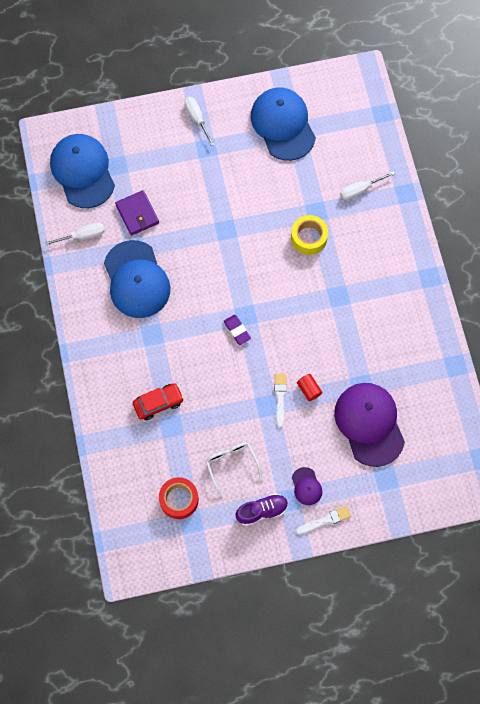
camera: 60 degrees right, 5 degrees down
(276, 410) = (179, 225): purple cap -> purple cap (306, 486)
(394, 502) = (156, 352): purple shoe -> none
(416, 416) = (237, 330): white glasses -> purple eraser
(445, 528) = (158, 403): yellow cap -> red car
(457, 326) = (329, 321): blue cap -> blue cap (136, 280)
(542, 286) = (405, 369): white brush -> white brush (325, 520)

######

WHAT YOU HAVE TO DO: Each line from the material above that mentions the word "purple" needs to be copied.

SOLUTION TO THIS EXERCISE:
(276, 410) = (179, 225): purple cap -> purple cap (306, 486)
(394, 502) = (156, 352): purple shoe -> none
(416, 416) = (237, 330): white glasses -> purple eraser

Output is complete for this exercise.